____ RECORDED INFORMATION

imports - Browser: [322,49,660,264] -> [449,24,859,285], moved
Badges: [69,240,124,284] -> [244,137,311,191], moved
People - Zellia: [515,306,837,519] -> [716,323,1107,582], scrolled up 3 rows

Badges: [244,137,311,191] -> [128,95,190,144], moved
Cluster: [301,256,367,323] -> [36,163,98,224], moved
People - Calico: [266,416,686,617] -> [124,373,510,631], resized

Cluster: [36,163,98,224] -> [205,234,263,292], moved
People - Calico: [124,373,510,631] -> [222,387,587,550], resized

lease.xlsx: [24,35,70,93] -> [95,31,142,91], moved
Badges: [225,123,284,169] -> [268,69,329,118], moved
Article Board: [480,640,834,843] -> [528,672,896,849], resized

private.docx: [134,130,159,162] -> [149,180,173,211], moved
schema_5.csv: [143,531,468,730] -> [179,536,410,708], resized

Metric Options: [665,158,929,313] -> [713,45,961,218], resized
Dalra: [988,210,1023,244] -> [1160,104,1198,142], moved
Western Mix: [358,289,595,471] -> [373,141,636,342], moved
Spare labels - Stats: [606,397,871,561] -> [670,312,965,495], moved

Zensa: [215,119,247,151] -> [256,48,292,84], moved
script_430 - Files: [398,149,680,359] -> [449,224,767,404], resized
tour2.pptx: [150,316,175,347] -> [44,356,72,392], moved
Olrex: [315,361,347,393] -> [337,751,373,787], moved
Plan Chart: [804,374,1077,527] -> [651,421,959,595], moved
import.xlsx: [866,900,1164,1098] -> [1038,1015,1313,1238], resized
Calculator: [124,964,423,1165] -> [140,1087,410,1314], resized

________

**WHAT THE EXERCISE ASKS**
All lines from the one with "Olrex: [315,361,347,393] ->" to the end of the material above should be copied exactly, both ends included, and nothing else.

**TASK RESPONSE**
Olrex: [315,361,347,393] -> [337,751,373,787], moved
Plan Chart: [804,374,1077,527] -> [651,421,959,595], moved
import.xlsx: [866,900,1164,1098] -> [1038,1015,1313,1238], resized
Calculator: [124,964,423,1165] -> [140,1087,410,1314], resized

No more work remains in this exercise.